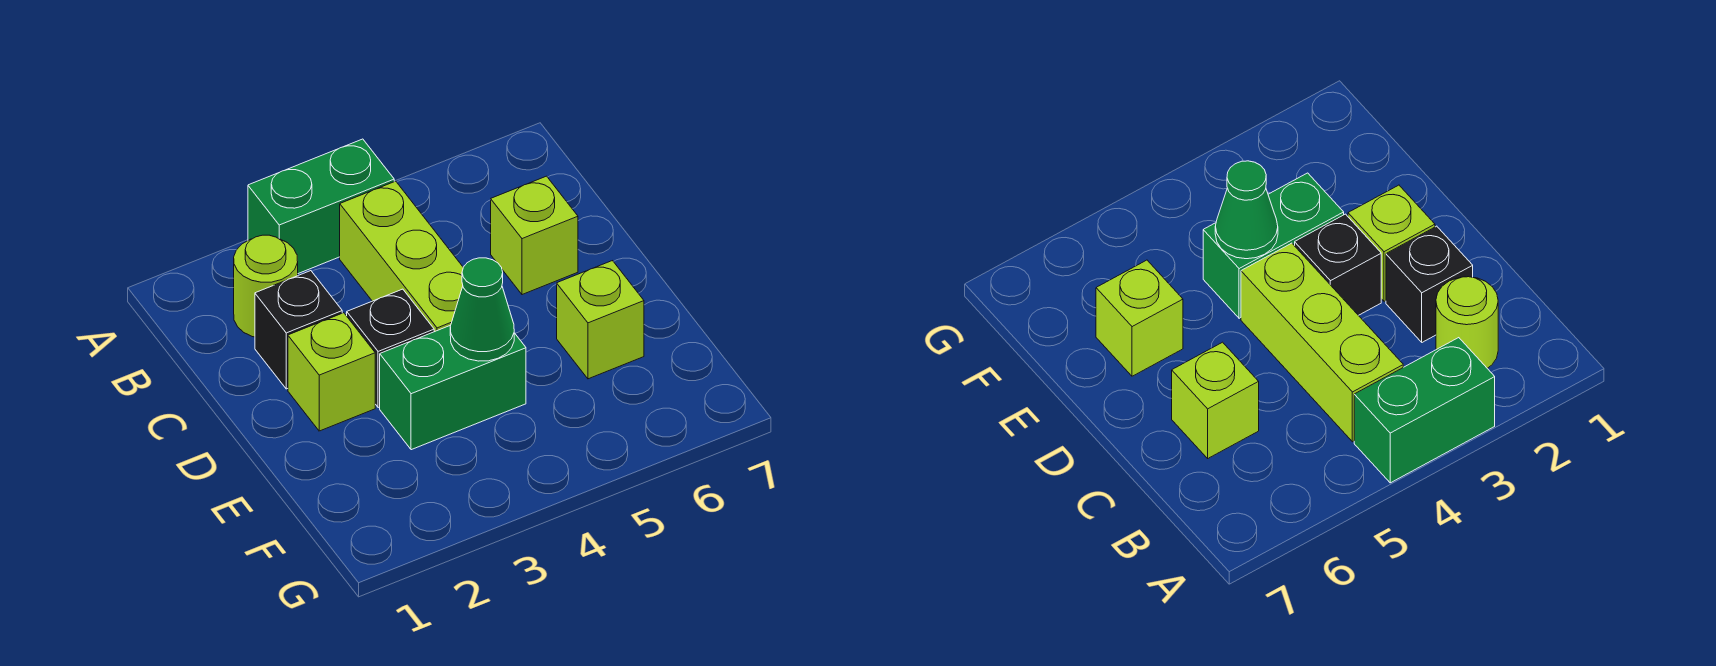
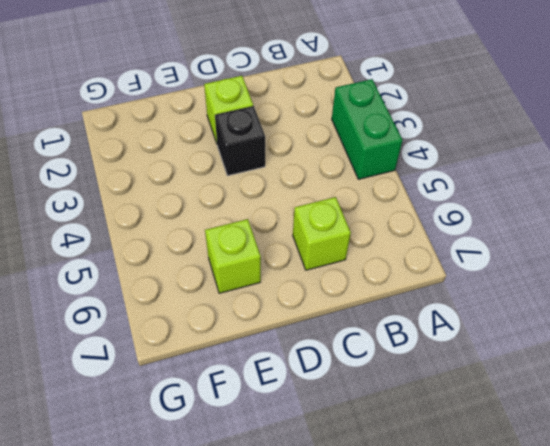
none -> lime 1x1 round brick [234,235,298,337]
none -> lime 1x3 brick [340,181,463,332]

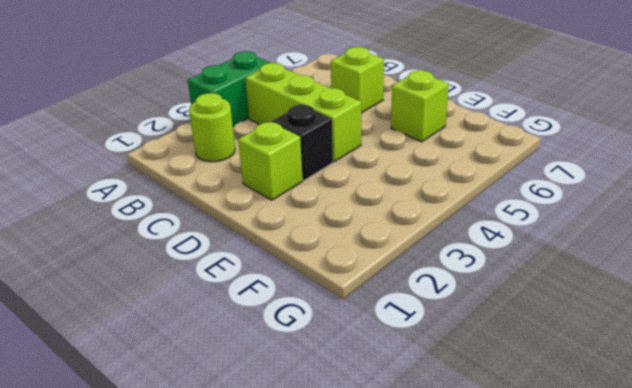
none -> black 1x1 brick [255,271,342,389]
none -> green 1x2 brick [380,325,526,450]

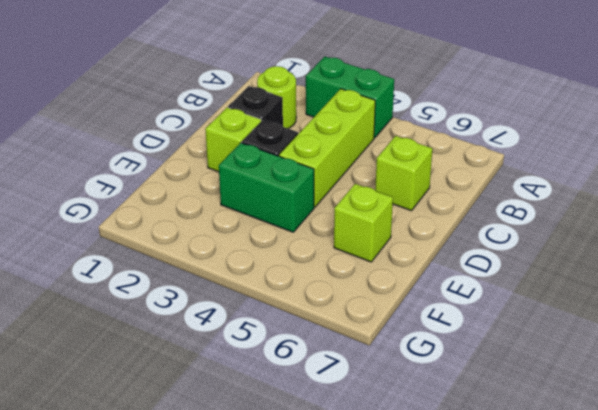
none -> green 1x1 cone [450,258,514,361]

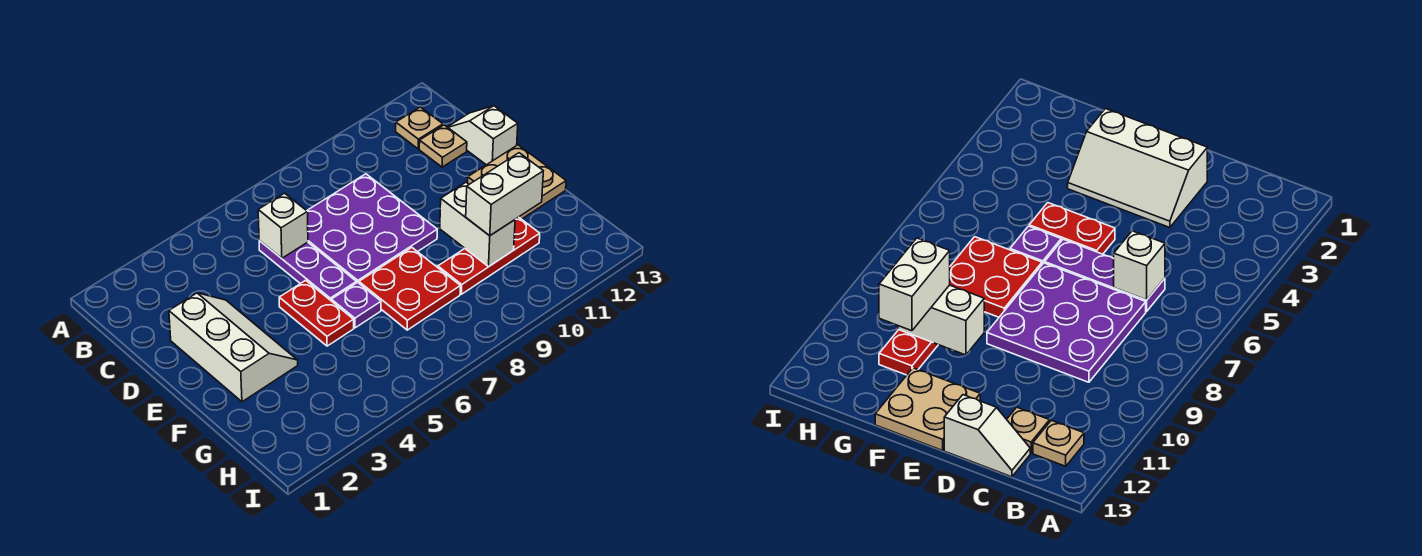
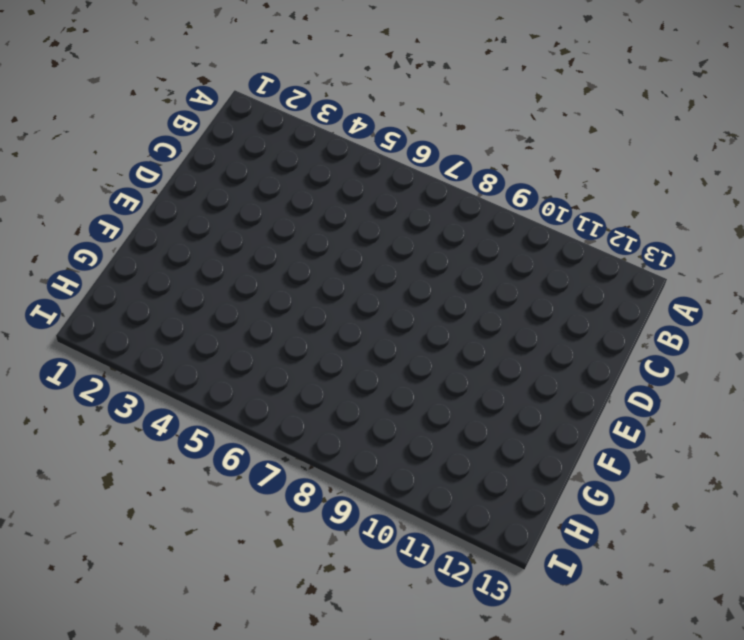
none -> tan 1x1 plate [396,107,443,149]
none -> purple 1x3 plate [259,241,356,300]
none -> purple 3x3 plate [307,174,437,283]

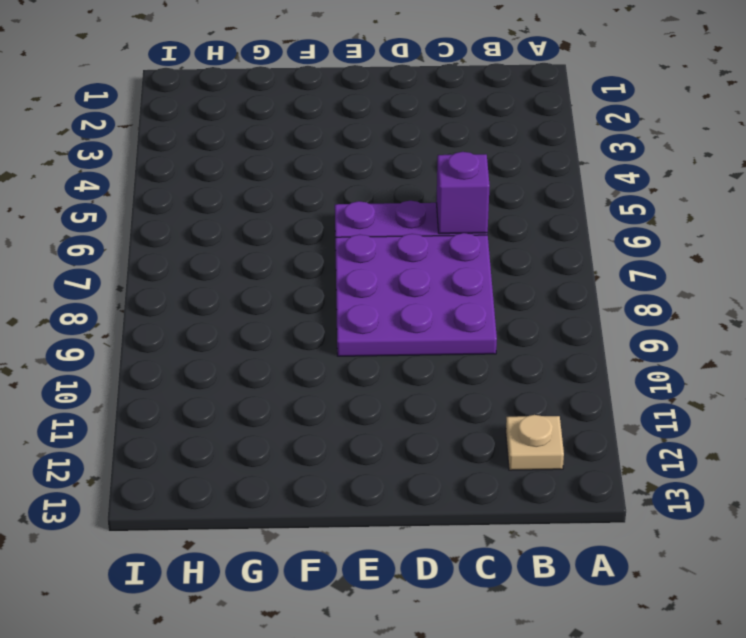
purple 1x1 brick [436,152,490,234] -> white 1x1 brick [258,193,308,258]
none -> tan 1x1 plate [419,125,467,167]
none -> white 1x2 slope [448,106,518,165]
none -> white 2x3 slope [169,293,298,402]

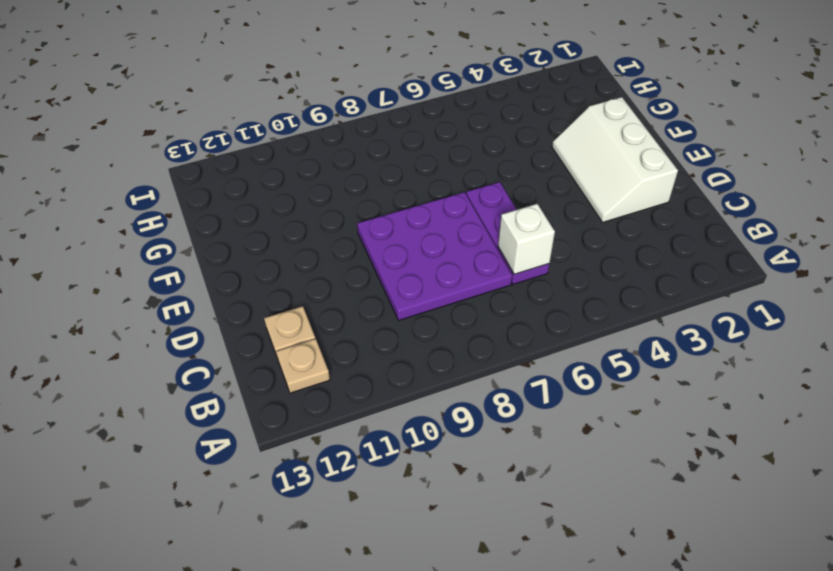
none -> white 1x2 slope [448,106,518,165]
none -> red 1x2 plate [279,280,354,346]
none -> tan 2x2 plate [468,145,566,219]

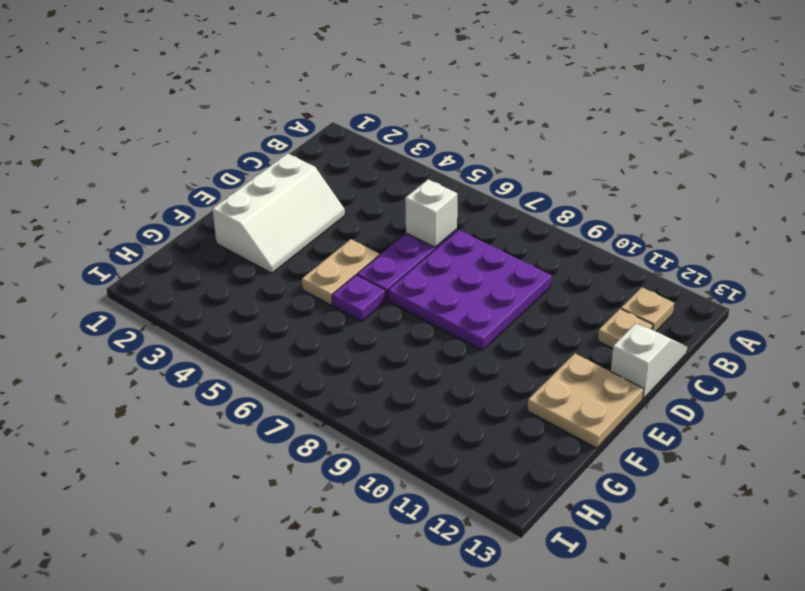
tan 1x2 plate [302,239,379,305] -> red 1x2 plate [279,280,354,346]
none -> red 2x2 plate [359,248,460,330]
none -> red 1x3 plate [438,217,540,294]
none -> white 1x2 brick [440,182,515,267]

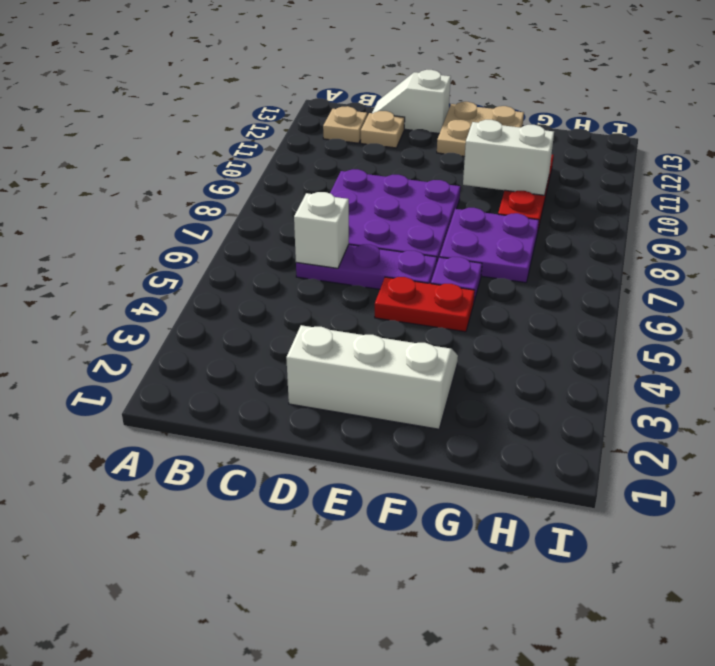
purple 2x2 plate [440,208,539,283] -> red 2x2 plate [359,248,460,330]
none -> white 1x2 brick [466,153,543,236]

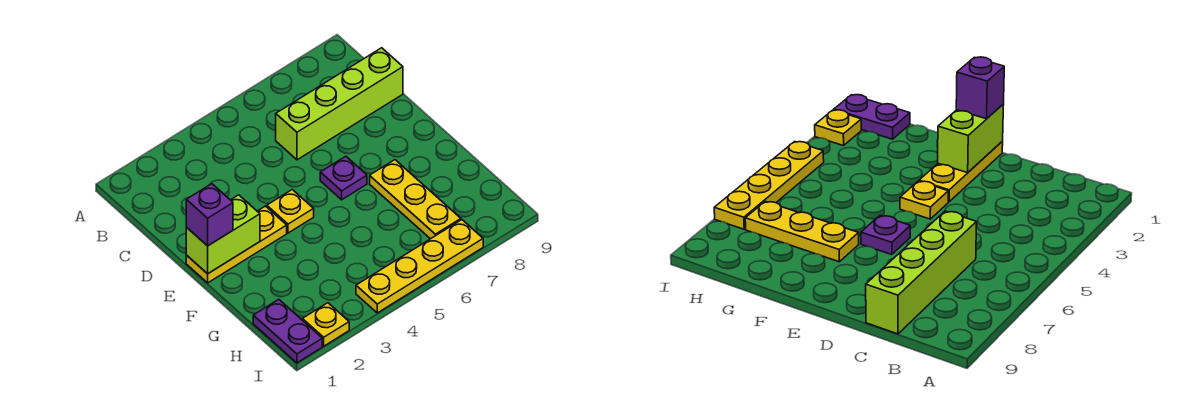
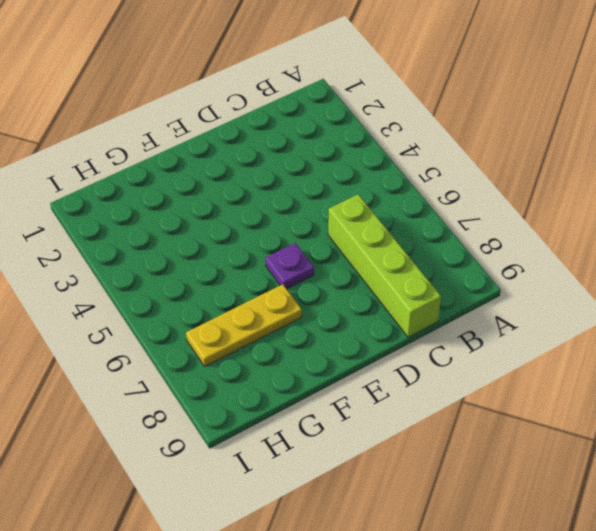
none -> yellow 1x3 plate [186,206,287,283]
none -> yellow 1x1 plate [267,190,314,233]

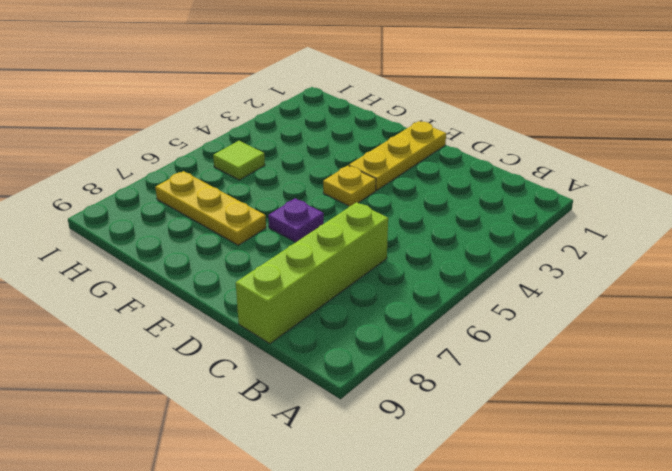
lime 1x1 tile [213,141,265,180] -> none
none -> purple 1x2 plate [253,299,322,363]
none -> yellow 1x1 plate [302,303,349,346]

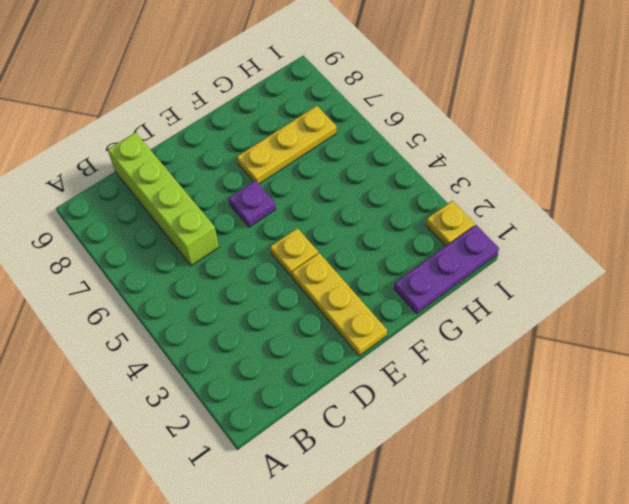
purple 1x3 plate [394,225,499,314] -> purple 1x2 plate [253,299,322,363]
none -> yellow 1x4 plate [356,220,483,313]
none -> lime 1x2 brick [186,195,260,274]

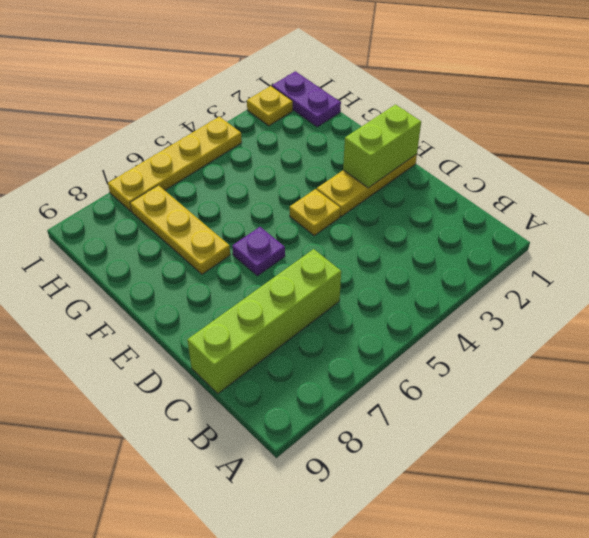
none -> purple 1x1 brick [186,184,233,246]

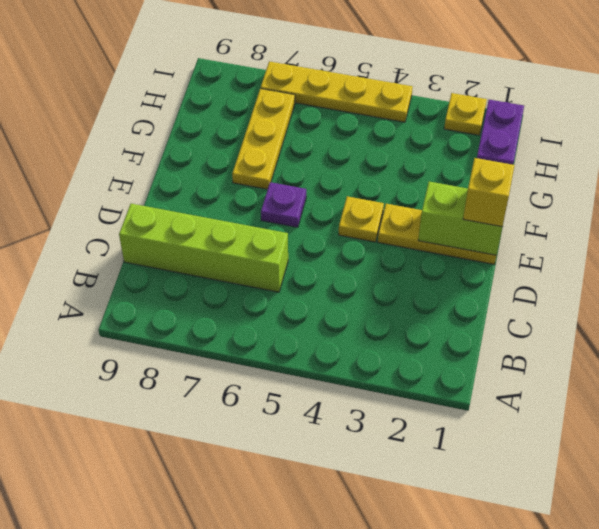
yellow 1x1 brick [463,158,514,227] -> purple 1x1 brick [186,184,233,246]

= = =

## Work item
Write out the records shown above exactly, but do not include any images.

## Written solution
none -> lime 1x1 round brick [234,235,298,337]
none -> lime 1x3 brick [340,181,463,332]

none -> black 1x1 brick [255,271,342,389]
none -> green 1x2 brick [380,325,526,450]

none -> green 1x1 cone [450,258,514,361]

none -> tan 1x1 plate [396,107,443,149]
none -> purple 1x3 plate [259,241,356,300]
none -> purple 3x3 plate [307,174,437,283]

purple 1x1 brick [436,152,490,234] -> white 1x1 brick [258,193,308,258]
none -> tan 1x1 plate [419,125,467,167]
none -> white 1x2 slope [448,106,518,165]
none -> white 2x3 slope [169,293,298,402]

none -> white 1x2 slope [448,106,518,165]
none -> red 1x2 plate [279,280,354,346]
none -> tan 2x2 plate [468,145,566,219]

tan 1x2 plate [302,239,379,305] -> red 1x2 plate [279,280,354,346]
none -> red 2x2 plate [359,248,460,330]
none -> red 1x3 plate [438,217,540,294]
none -> white 1x2 brick [440,182,515,267]

purple 2x2 plate [440,208,539,283] -> red 2x2 plate [359,248,460,330]
none -> white 1x2 brick [466,153,543,236]

none -> yellow 1x3 plate [186,206,287,283]
none -> yellow 1x1 plate [267,190,314,233]

lime 1x1 tile [213,141,265,180] -> none
none -> purple 1x2 plate [253,299,322,363]
none -> yellow 1x1 plate [302,303,349,346]

purple 1x3 plate [394,225,499,314] -> purple 1x2 plate [253,299,322,363]
none -> yellow 1x4 plate [356,220,483,313]
none -> lime 1x2 brick [186,195,260,274]

none -> purple 1x1 brick [186,184,233,246]

yellow 1x1 brick [463,158,514,227] -> purple 1x1 brick [186,184,233,246]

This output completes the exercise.